Data excerpts
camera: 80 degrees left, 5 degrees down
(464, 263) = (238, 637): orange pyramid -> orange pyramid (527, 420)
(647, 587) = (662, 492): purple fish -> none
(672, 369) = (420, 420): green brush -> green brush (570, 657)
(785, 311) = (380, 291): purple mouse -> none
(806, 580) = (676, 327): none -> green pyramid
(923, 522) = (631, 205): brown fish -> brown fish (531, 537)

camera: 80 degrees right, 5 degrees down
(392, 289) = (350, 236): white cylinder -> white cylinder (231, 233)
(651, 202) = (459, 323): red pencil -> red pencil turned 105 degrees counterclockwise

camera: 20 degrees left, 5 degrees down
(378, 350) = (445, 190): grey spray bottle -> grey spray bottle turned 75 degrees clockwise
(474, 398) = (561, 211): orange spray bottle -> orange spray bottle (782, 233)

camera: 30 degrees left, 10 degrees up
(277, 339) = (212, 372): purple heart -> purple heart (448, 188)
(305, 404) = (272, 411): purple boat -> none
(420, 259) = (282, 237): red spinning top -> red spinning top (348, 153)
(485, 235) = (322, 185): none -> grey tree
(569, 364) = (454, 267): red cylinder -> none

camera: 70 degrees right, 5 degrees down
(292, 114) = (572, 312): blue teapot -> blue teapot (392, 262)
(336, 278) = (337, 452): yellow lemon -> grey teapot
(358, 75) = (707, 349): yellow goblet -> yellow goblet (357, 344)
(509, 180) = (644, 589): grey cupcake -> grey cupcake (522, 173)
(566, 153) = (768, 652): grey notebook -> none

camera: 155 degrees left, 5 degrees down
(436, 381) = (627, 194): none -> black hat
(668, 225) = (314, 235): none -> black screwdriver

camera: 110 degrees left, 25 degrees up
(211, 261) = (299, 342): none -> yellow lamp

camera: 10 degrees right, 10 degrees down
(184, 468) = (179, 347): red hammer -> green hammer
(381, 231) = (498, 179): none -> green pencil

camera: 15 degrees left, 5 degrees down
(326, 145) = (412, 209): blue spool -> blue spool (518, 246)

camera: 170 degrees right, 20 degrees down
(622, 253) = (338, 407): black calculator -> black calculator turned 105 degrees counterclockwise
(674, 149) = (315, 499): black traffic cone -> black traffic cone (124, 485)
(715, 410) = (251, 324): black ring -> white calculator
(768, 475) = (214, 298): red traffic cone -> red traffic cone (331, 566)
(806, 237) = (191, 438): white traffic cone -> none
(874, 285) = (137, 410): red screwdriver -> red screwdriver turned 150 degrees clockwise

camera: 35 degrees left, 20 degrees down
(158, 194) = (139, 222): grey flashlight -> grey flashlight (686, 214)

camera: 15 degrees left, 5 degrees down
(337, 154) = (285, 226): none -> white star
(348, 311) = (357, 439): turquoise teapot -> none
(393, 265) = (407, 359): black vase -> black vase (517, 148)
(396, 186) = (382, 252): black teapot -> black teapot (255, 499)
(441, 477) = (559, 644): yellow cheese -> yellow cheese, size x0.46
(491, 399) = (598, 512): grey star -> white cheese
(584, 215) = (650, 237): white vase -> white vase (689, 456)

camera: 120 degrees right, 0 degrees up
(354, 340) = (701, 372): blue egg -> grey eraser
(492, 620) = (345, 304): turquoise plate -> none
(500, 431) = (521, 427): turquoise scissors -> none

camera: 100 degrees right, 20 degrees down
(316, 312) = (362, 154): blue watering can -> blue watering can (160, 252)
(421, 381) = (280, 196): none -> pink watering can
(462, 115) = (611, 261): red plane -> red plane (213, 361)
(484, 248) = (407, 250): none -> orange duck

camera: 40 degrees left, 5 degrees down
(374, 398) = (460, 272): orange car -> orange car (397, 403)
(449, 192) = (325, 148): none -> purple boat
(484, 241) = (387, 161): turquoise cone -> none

* WHAT IS EXPECTED
All that is needed is how many lines of the data contain "vase", stated as a number.

* EXPECTED ANSWER
2